[Task requirements] Transcribe all of the records precisely as they are presented.

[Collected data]
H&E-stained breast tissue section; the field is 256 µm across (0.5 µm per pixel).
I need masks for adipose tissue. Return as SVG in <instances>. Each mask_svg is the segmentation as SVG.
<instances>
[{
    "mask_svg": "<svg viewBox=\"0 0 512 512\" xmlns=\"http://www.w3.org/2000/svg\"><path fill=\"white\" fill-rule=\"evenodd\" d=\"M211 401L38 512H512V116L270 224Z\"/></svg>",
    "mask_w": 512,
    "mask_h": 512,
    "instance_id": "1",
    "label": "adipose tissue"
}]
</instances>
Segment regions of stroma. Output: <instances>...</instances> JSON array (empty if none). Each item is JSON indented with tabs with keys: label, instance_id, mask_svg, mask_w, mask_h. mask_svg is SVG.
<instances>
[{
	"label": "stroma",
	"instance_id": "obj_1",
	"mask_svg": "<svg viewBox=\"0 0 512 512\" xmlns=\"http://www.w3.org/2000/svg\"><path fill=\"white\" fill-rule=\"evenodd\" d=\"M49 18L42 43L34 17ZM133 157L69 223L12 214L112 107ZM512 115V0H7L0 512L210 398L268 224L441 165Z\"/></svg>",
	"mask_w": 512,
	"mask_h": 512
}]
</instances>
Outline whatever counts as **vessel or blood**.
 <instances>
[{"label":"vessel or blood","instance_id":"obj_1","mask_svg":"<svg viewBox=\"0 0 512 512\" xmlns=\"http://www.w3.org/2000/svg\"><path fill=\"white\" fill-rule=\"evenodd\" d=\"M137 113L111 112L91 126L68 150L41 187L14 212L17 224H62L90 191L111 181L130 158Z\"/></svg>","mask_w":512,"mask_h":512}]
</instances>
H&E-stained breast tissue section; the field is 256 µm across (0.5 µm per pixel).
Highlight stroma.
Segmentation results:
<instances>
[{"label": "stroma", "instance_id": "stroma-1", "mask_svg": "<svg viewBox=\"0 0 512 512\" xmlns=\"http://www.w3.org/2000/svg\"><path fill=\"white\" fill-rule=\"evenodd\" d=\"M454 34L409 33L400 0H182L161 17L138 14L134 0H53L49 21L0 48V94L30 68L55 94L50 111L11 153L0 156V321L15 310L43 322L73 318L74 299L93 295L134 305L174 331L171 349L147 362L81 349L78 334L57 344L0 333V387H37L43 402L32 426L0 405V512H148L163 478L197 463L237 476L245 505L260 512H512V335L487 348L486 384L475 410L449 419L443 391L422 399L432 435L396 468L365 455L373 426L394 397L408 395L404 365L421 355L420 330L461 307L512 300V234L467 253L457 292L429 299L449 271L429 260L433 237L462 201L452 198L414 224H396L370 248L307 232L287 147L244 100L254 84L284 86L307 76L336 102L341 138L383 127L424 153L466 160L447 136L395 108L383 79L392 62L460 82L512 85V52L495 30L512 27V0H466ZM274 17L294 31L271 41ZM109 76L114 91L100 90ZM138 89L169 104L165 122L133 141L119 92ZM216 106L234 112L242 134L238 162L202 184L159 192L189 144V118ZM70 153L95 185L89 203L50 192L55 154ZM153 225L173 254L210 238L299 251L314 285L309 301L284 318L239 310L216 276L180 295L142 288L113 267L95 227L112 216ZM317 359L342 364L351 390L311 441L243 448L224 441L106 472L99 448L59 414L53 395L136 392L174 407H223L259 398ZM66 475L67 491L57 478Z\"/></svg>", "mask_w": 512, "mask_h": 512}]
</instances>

[The output]
H&E-stained breast tissue section; the field is 256 µm across (0.5 µm per pixel).
I need masks for adipose tissue. Return as SVG in <instances>. Each mask_svg is the segmentation as SVG.
<instances>
[{
    "mask_svg": "<svg viewBox=\"0 0 512 512\" xmlns=\"http://www.w3.org/2000/svg\"><path fill=\"white\" fill-rule=\"evenodd\" d=\"M211 401L38 512H512V116L270 224Z\"/></svg>",
    "mask_w": 512,
    "mask_h": 512,
    "instance_id": "1",
    "label": "adipose tissue"
}]
</instances>
Segment regions of stroma. Output: <instances>...</instances> JSON array (empty if none). Each item is JSON indented with tabs with keys: label, instance_id, mask_svg, mask_w, mask_h. mask_svg is SVG.
<instances>
[{
	"label": "stroma",
	"instance_id": "obj_1",
	"mask_svg": "<svg viewBox=\"0 0 512 512\" xmlns=\"http://www.w3.org/2000/svg\"><path fill=\"white\" fill-rule=\"evenodd\" d=\"M49 18L42 43L34 17ZM133 157L69 223L12 214L112 107ZM512 115V0H7L0 512L210 398L268 224L441 165Z\"/></svg>",
	"mask_w": 512,
	"mask_h": 512
}]
</instances>
Outline whatever counts as **vessel or blood**.
 <instances>
[{"label":"vessel or blood","instance_id":"obj_1","mask_svg":"<svg viewBox=\"0 0 512 512\" xmlns=\"http://www.w3.org/2000/svg\"><path fill=\"white\" fill-rule=\"evenodd\" d=\"M137 113L111 112L91 126L68 150L41 187L14 212L17 224H62L90 191L111 181L130 158Z\"/></svg>","mask_w":512,"mask_h":512}]
</instances>
H&E-stained breast tissue section; the field is 256 µm across (0.5 µm per pixel).
Highlight stroma.
Segmentation results:
<instances>
[{"label": "stroma", "instance_id": "stroma-1", "mask_svg": "<svg viewBox=\"0 0 512 512\" xmlns=\"http://www.w3.org/2000/svg\"><path fill=\"white\" fill-rule=\"evenodd\" d=\"M454 34L409 33L400 0H182L161 17L138 14L134 0H53L49 21L0 48V94L30 68L55 94L50 111L11 153L0 156V321L15 310L43 322L73 318L74 299L93 295L134 305L174 331L171 349L147 362L81 349L78 334L57 344L0 333V387H37L43 402L32 426L0 405V512H148L163 478L197 463L237 476L245 505L260 512H512V335L487 348L486 384L475 410L449 419L443 391L422 399L432 435L396 468L365 455L373 426L394 397L408 395L404 365L421 355L420 330L461 307L512 300V234L467 253L457 292L429 299L449 271L429 260L433 237L462 201L452 198L414 224H396L370 248L307 232L287 147L244 100L254 84L284 86L307 76L336 102L341 138L383 127L424 153L466 160L447 136L395 108L383 79L392 62L460 82L512 85V52L495 30L512 27V0H466ZM274 17L294 31L271 41ZM109 76L114 91L100 90ZM138 89L169 104L165 122L133 141L119 92ZM216 106L234 112L242 134L238 162L202 184L159 192L189 144V118ZM70 153L95 185L89 203L50 192L55 154ZM153 225L173 254L210 238L299 251L314 285L309 301L284 318L239 310L216 276L180 295L142 288L113 267L95 227L112 216ZM317 359L342 364L351 390L311 441L243 448L224 441L106 472L99 448L59 414L53 395L136 392L174 407H223L259 398ZM66 475L67 491L57 478Z\"/></svg>", "mask_w": 512, "mask_h": 512}]
</instances>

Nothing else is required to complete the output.